[Before-and-after object listings]
┏━━
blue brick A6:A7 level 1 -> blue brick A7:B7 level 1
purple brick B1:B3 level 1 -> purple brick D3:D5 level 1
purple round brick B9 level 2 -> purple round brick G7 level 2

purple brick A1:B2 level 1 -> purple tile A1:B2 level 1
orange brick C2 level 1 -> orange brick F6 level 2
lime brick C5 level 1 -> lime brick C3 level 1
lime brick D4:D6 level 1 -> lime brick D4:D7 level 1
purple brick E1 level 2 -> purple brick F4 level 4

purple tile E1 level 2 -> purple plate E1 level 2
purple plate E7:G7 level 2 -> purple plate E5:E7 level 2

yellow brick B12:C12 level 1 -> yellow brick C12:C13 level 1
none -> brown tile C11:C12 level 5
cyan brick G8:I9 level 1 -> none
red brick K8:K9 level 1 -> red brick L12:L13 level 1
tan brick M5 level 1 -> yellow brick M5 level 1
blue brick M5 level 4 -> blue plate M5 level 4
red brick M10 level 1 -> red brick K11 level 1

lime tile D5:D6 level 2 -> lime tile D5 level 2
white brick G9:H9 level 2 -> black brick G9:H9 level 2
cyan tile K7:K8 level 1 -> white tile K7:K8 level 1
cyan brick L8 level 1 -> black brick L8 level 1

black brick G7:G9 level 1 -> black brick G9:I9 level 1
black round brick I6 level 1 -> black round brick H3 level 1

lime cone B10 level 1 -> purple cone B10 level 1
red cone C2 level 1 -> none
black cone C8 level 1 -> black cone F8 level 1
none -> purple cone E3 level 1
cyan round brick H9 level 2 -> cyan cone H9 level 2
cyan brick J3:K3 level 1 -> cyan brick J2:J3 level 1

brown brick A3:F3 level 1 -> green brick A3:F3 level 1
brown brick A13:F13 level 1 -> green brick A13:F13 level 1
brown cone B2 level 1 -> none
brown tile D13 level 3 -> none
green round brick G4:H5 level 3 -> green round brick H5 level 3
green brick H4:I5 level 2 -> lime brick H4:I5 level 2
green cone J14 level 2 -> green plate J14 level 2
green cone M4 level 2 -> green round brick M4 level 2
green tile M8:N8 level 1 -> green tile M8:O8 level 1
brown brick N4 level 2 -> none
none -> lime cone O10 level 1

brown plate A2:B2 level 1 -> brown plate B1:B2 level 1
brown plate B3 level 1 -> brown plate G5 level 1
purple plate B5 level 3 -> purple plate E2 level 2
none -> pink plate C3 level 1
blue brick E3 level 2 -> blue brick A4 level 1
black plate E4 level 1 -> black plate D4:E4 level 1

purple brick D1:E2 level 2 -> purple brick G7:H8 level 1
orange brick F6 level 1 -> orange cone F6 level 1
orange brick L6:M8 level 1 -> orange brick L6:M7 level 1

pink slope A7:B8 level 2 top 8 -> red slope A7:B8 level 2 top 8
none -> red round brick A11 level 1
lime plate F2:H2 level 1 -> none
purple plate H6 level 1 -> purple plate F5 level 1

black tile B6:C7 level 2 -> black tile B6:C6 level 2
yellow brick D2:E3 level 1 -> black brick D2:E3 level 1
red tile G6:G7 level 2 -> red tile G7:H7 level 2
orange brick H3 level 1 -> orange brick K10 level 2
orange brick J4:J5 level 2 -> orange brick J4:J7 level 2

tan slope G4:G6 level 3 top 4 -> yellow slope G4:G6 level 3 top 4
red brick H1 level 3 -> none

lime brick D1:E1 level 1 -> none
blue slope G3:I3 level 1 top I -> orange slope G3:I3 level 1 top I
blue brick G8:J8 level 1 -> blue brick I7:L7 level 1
┗━━
Work to be completed
Within the entries above, find every line where the string "pink" occurs, and copy it.

Finished task
none -> pink plate C3 level 1
pink slope A7:B8 level 2 top 8 -> red slope A7:B8 level 2 top 8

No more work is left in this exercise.